Object correspondence data:
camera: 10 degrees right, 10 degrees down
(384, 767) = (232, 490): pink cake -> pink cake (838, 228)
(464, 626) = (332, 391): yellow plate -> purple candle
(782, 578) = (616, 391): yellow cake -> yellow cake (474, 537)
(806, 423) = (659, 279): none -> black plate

What you will do:
Find the line containing "(464, 626) = (332, 391): yellow", then output it and every line after it to the end of the data, exactly.

Solution to this exercise:
(464, 626) = (332, 391): yellow plate -> purple candle
(782, 578) = (616, 391): yellow cake -> yellow cake (474, 537)
(806, 423) = (659, 279): none -> black plate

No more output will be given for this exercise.